GIVEN DATA Start Marker

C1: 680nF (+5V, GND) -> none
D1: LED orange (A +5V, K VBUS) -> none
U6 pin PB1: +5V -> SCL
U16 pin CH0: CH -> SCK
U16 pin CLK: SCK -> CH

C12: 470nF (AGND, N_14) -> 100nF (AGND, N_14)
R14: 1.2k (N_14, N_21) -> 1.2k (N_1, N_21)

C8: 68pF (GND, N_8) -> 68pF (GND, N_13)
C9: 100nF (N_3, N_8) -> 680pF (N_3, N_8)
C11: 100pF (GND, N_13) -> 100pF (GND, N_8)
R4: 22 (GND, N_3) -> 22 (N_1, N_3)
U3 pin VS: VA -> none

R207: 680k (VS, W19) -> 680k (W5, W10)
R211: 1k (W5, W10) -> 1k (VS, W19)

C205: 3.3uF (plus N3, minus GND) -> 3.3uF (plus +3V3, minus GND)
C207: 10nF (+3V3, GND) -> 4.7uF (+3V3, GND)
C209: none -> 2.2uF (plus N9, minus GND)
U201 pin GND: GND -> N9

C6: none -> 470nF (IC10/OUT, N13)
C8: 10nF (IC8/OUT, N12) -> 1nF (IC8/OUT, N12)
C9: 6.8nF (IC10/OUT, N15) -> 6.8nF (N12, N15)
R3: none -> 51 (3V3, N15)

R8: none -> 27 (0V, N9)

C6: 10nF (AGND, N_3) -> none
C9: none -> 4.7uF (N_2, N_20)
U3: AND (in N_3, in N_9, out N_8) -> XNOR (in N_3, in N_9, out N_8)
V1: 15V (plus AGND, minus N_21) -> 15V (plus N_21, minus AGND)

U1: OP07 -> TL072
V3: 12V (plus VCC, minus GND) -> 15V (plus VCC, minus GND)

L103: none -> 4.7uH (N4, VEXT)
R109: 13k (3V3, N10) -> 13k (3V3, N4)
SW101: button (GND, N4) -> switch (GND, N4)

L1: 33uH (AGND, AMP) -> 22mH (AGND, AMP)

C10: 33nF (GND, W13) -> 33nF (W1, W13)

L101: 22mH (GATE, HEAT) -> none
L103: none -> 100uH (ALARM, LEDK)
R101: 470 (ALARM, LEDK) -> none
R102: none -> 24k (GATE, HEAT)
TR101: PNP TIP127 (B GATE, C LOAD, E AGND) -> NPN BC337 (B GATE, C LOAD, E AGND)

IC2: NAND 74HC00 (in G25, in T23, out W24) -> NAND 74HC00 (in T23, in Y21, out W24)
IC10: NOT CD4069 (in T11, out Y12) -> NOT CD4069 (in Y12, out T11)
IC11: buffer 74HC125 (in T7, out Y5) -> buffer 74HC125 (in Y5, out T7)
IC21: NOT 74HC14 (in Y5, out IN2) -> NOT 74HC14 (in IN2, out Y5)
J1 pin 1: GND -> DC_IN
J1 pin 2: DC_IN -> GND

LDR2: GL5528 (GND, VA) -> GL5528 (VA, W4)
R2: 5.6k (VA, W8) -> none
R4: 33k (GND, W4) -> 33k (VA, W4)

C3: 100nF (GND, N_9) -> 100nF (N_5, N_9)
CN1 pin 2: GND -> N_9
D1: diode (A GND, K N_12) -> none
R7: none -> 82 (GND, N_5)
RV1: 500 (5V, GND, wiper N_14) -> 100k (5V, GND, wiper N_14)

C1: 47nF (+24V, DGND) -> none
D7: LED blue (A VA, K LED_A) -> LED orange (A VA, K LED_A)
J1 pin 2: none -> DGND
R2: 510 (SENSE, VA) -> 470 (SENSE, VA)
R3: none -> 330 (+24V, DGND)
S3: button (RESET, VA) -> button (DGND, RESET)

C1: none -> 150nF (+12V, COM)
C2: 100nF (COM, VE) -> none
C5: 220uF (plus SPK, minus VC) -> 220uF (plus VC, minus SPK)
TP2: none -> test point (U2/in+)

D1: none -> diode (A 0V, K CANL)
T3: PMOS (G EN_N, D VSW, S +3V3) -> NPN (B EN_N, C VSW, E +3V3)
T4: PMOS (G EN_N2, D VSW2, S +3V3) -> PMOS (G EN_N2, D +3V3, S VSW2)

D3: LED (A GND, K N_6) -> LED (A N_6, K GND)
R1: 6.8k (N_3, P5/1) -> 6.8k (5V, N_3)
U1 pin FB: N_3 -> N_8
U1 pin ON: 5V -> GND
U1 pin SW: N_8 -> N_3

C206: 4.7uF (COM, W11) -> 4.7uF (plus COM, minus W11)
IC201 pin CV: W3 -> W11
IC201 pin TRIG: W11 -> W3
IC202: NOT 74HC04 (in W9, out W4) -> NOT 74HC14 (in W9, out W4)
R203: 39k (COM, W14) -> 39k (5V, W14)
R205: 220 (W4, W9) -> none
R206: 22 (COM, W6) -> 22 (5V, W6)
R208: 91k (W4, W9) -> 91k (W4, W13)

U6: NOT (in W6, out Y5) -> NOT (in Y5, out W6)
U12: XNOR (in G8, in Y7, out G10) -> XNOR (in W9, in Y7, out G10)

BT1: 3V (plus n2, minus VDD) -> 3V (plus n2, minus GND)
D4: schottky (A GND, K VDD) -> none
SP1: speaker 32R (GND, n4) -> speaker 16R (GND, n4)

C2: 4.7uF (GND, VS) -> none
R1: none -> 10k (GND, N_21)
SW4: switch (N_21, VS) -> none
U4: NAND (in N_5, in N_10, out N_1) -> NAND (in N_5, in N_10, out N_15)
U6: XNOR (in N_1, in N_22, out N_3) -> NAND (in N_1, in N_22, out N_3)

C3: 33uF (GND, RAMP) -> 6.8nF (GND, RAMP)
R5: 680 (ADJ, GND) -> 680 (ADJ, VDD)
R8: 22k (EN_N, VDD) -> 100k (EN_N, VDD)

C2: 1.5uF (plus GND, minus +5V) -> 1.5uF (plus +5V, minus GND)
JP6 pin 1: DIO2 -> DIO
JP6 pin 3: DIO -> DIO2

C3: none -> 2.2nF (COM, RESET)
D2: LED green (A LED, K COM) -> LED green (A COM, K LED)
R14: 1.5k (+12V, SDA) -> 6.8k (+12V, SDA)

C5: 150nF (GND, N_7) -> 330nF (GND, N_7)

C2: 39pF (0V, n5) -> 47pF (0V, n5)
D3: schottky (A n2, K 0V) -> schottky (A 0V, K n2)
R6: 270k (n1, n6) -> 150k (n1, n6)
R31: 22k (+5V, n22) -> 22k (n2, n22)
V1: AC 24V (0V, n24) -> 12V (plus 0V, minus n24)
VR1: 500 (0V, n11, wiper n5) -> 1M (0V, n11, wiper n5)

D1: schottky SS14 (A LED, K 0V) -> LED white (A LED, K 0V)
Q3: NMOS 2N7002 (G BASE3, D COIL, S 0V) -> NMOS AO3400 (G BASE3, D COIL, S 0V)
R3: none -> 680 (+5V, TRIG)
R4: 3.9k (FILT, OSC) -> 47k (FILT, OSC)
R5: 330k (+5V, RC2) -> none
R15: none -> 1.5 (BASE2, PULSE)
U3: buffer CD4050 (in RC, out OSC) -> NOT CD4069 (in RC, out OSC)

GIVEN DATA End Marker

WHAT NEEDS TO BE DONE> Which lines in the listing above hold the word "ALARM"? Show each of them.

RESPONSE>
L103: none -> 100uH (ALARM, LEDK)
R101: 470 (ALARM, LEDK) -> none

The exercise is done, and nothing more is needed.